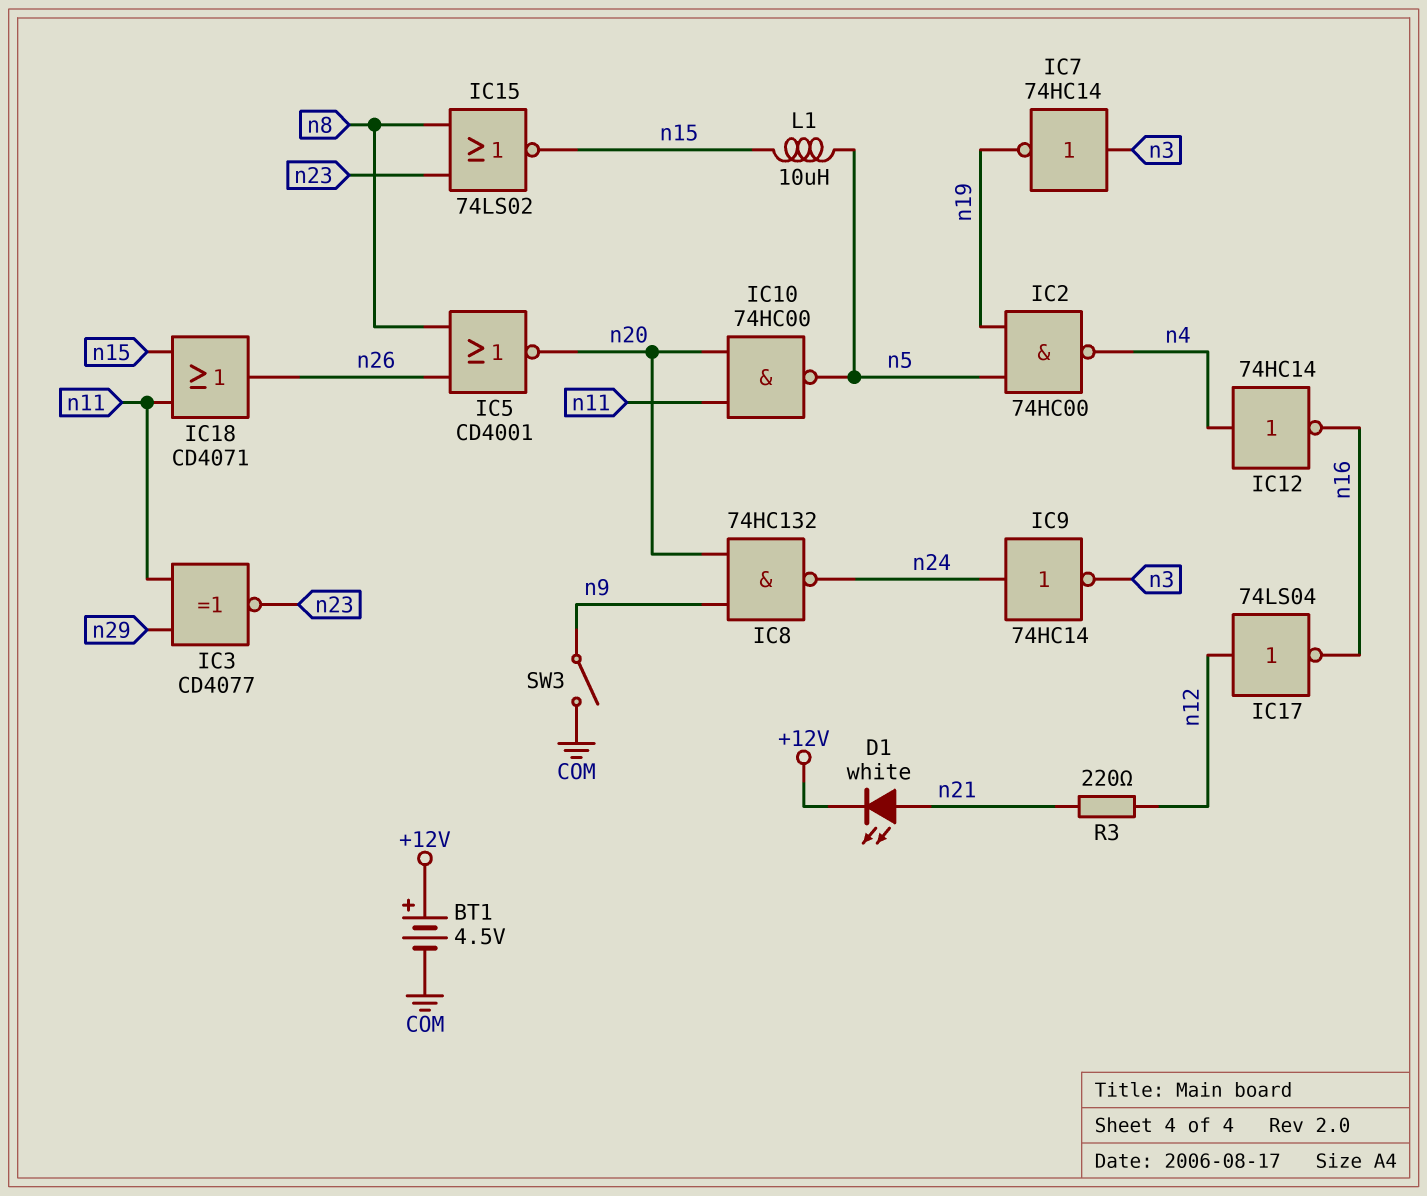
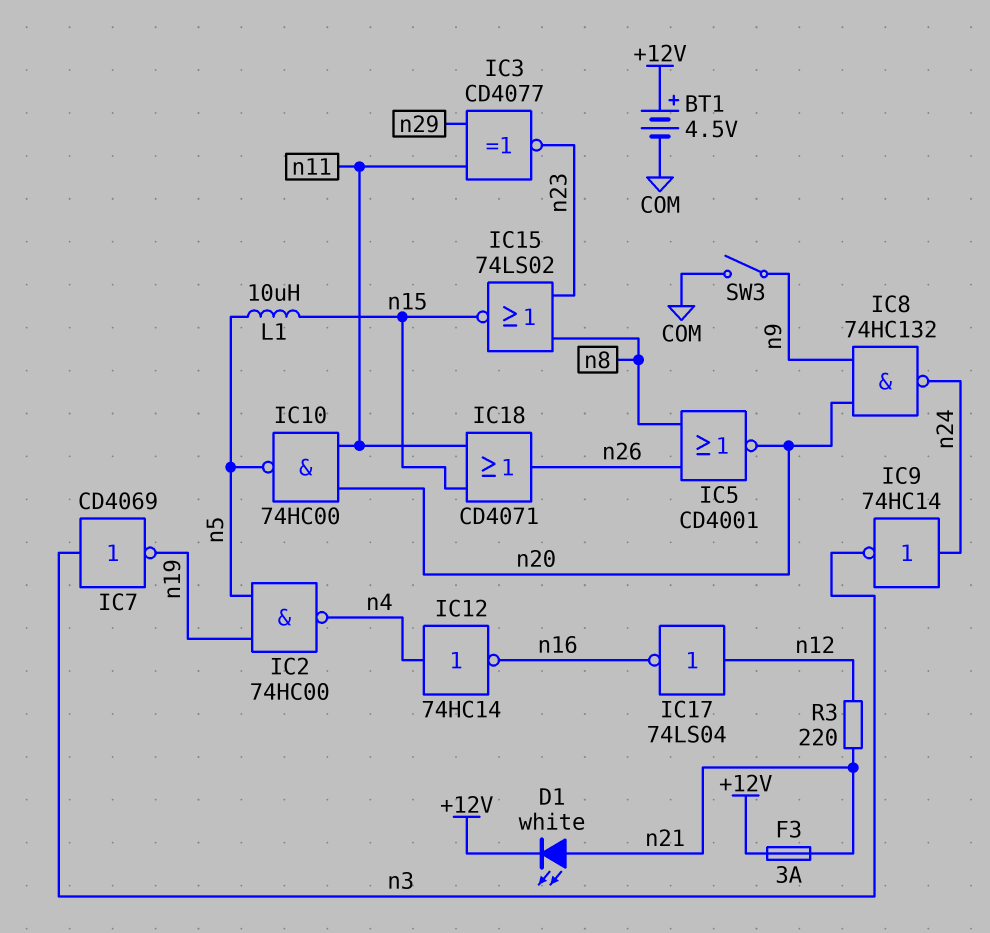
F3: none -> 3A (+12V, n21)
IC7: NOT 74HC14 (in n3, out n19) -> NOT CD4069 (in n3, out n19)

...

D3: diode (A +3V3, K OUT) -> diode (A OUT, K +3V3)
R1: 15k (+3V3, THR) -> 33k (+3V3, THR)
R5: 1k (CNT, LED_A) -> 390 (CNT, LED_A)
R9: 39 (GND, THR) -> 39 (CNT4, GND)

---

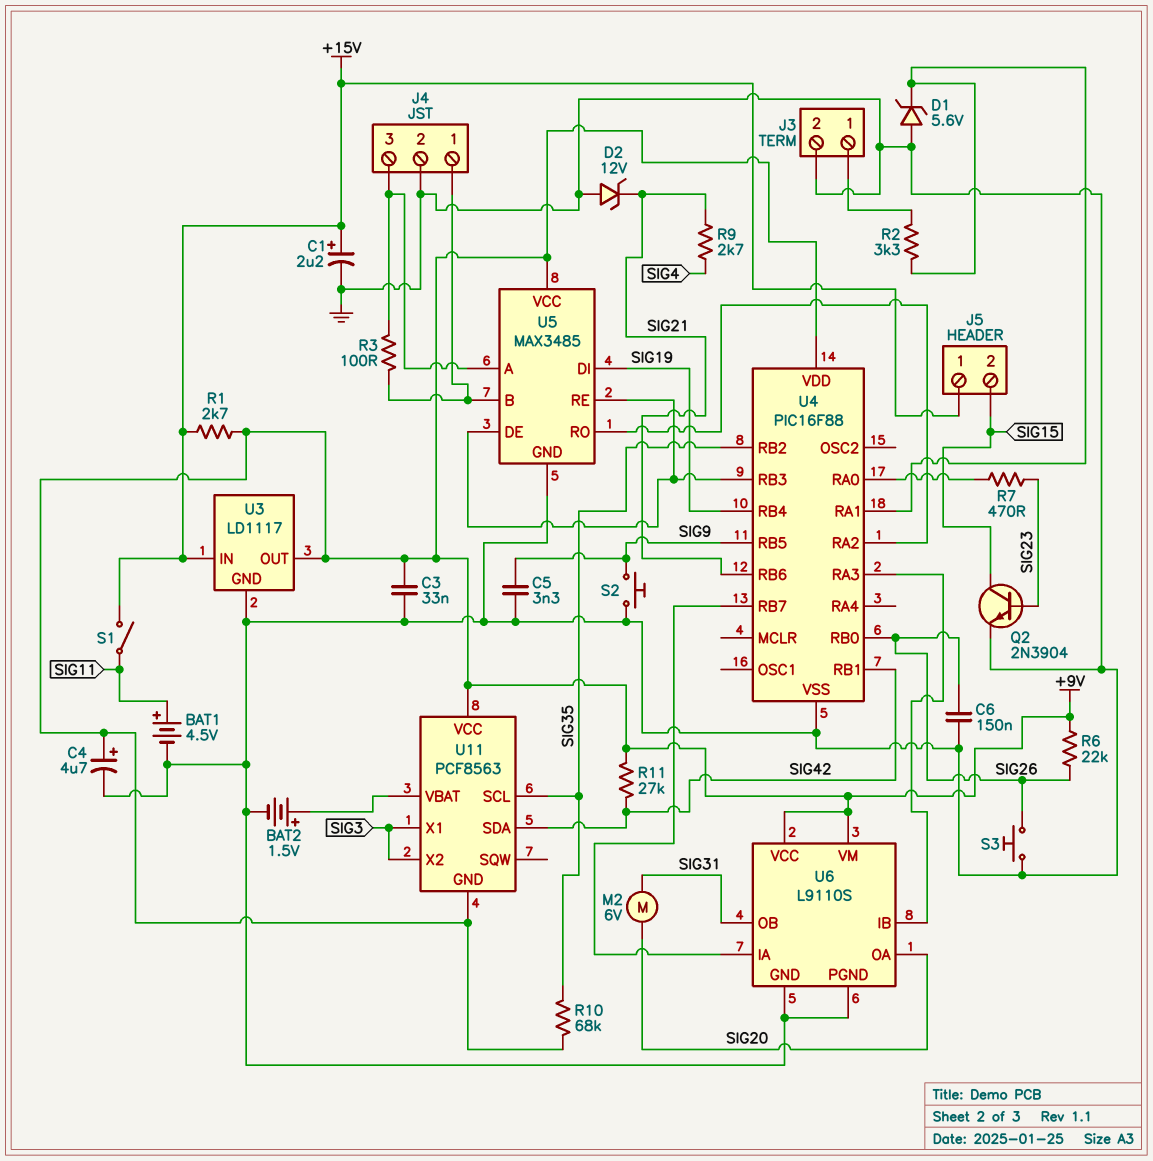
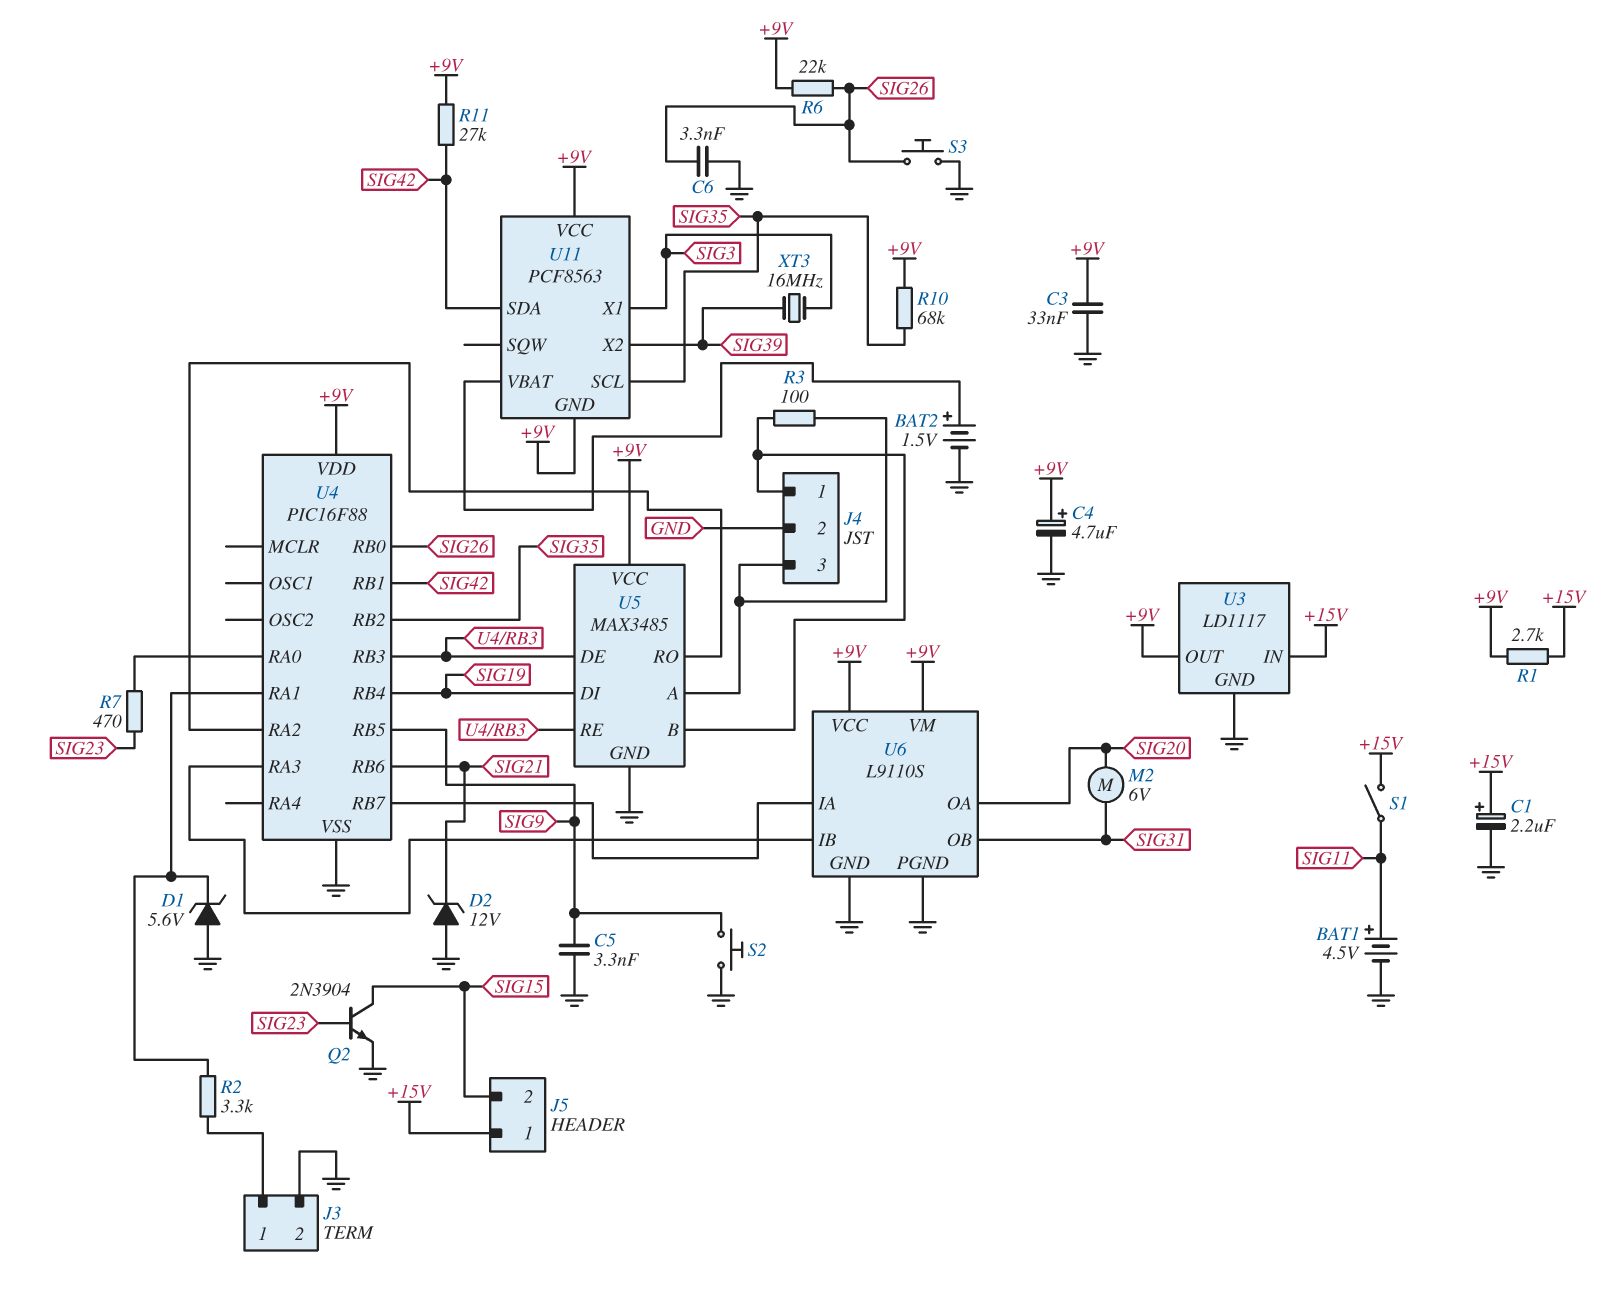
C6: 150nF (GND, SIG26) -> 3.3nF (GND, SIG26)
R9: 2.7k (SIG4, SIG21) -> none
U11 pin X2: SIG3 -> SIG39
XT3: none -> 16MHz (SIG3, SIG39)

* Exercise:
The lines above, starting at the one with "R5: 1k (CNT, LED_A) -> 390 (CNT, LED_A)" and ending at the one with "R9: 39 (GND, THR) -> 39 (CNT4, GND)", are the only ones to return, exactly as written.

* Worked solution:
R5: 1k (CNT, LED_A) -> 390 (CNT, LED_A)
R9: 39 (GND, THR) -> 39 (CNT4, GND)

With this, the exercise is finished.